▶ _PROBLEM DESCRIPTION_:
A single number is the answer here: the count of lines in the records below in which the word "slope" appears.

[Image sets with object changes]
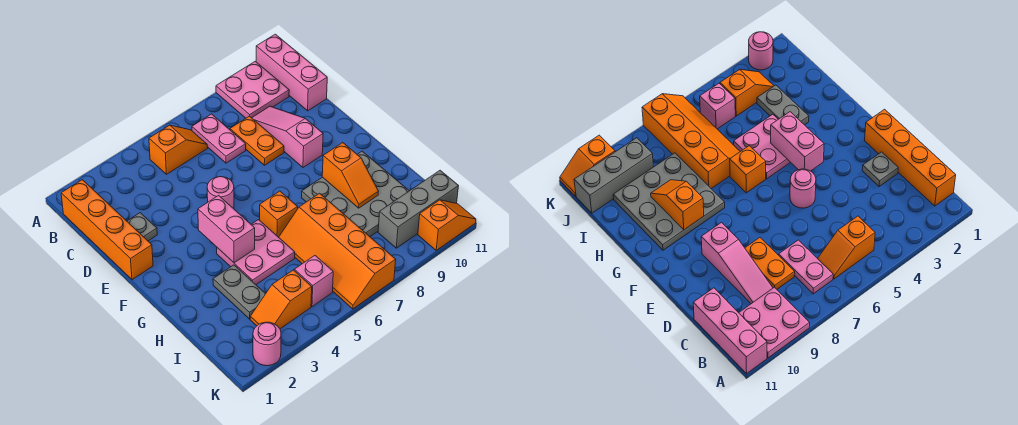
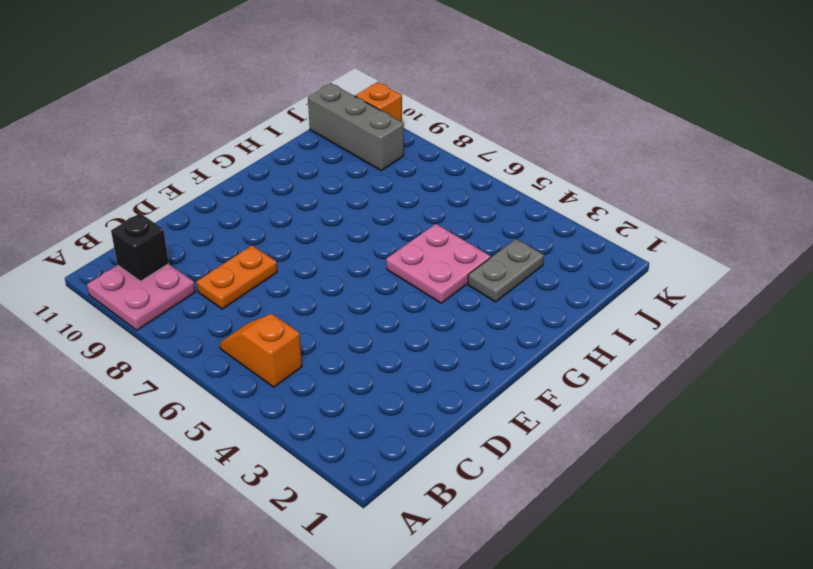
black 1x1 brick [111,213,169,281] -> none
none -> pink 1x3 brick [256,34,327,111]
none -> orange 1x4 brick [61,180,153,280]
none -> pink 1x2 plate [192,114,246,163]

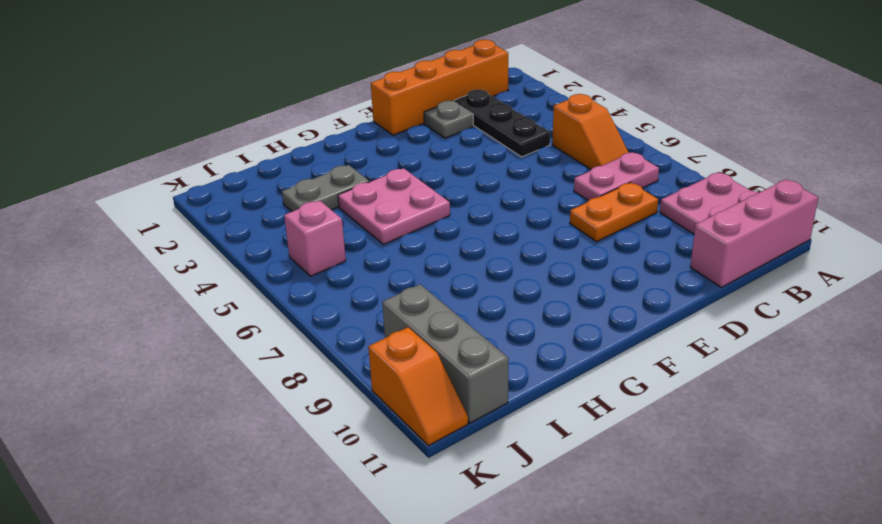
black 1x3 plate [454,90,550,157] -> none
none -> pink 1x3 slope [252,106,323,167]
none -> pink 1x1 round brick [207,177,234,209]
none -> orange 1x1 brick [260,191,298,237]

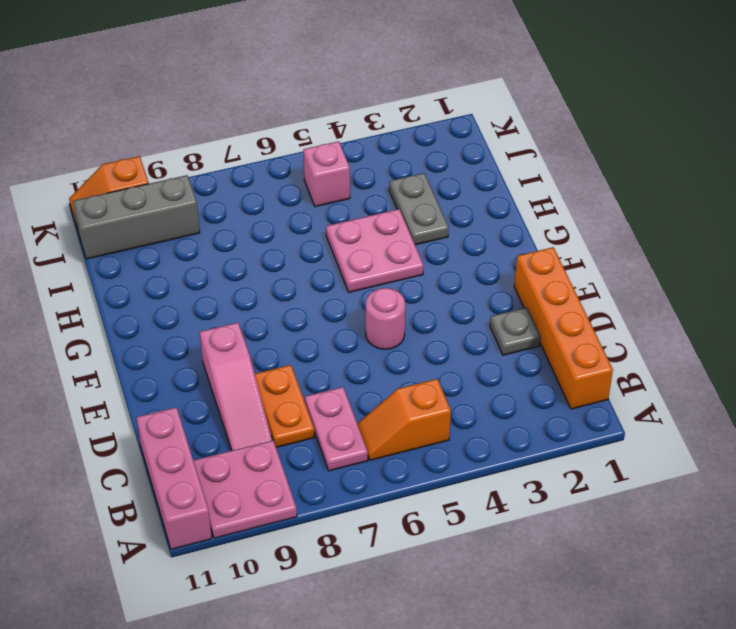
none -> orange 1x1 brick [260,191,298,237]
none -> grey 3x3 plate [301,151,409,236]
none -> orange 2x4 slope [279,193,396,309]

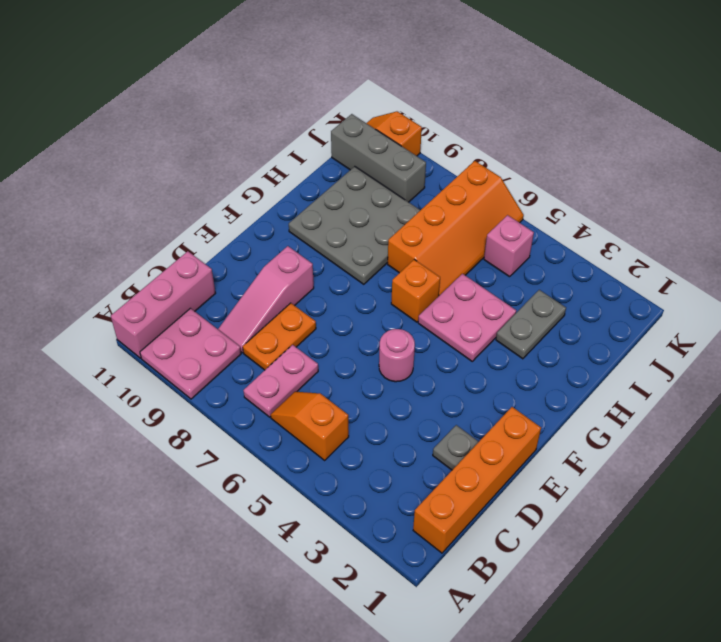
none -> orange 1x2 slope [250,270,312,329]
none -> pink 1x1 round brick [253,322,281,366]
none -> pink 1x2 brick [198,196,255,263]

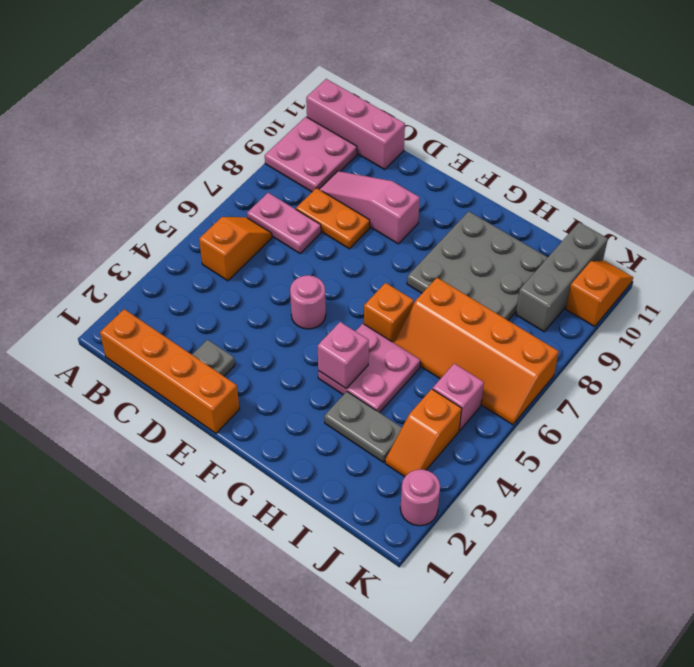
pink 1x1 brick [318,322,369,388] -> pink 1x2 brick [198,196,255,263]
none -> orange 1x2 slope [322,143,378,208]

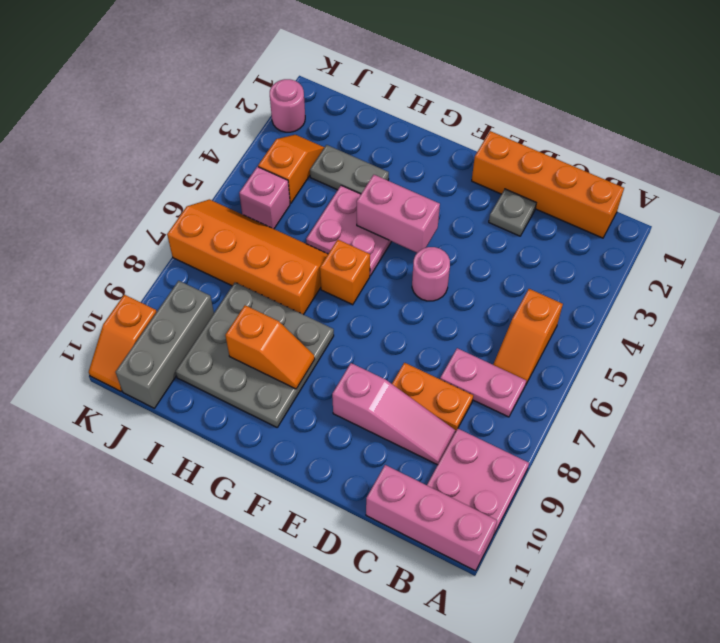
orange 1x2 slope [225,305,315,389] -> orange 1x2 slope turned to [322,143,378,208]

▶ _WRITTEN SOLUTION_:
5